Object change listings
=======
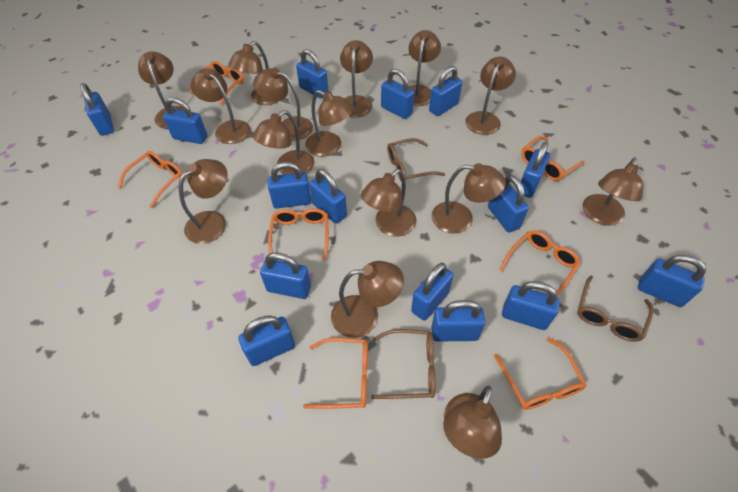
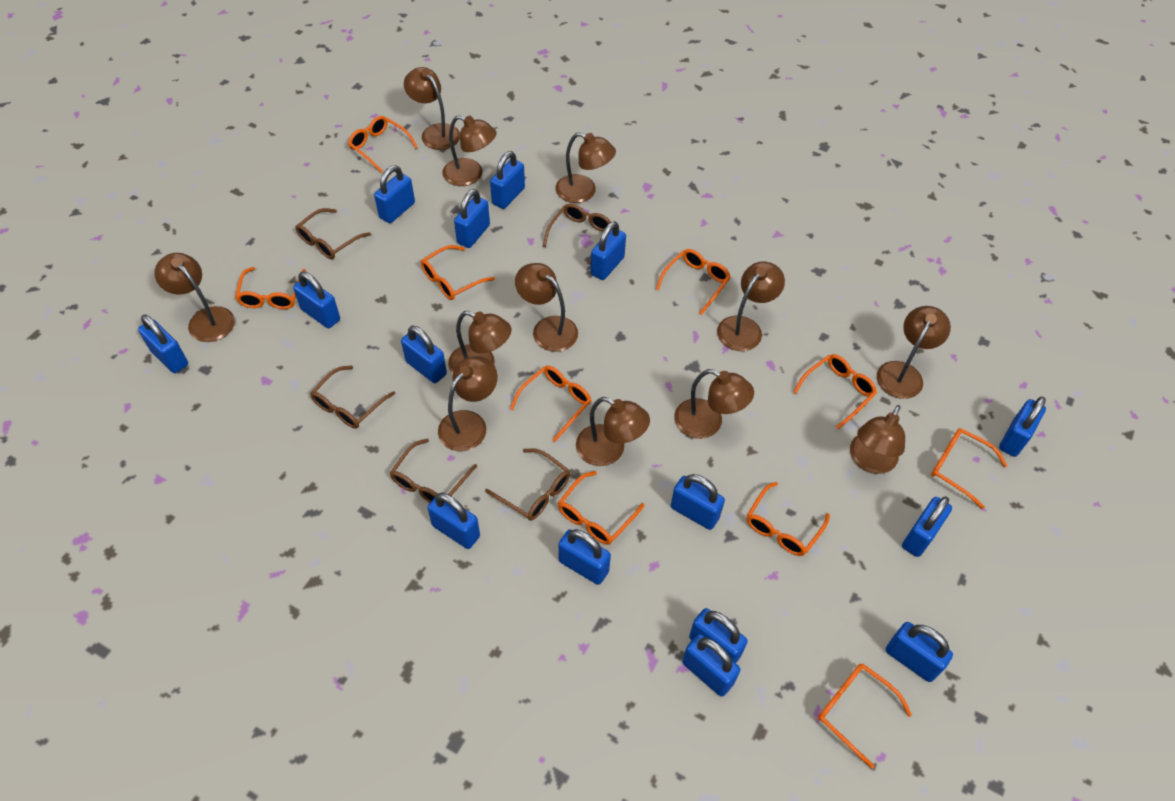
brown glasses: 3 -> 5
brown lamp: 15 -> 12
orange glasses: 7 -> 10

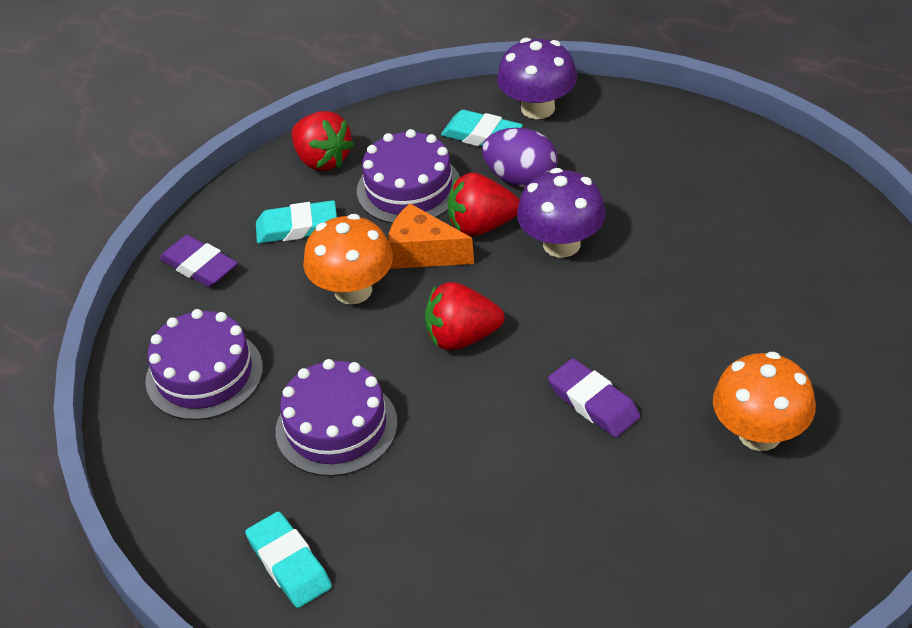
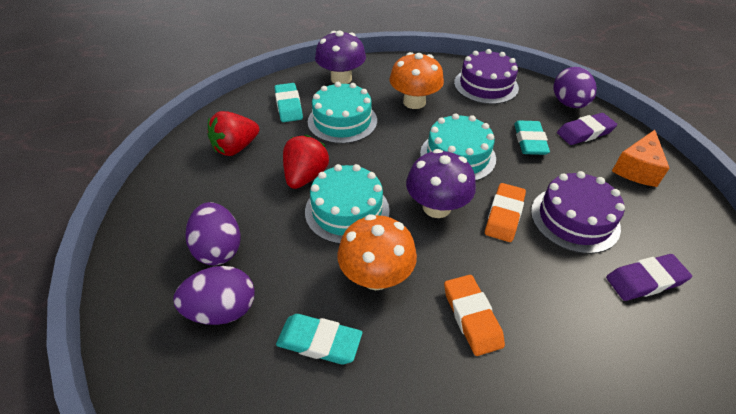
orange eraser: 0 -> 2
purple cake: 3 -> 2
purple egg: 1 -> 3
red strawberry: 3 -> 2
turquoise cake: 0 -> 3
=======
**ASSIGNED TASK:** Looking at the data above, count the lines that contain the string "glasses" and give only the count.

**ANSWER BELOW:** 2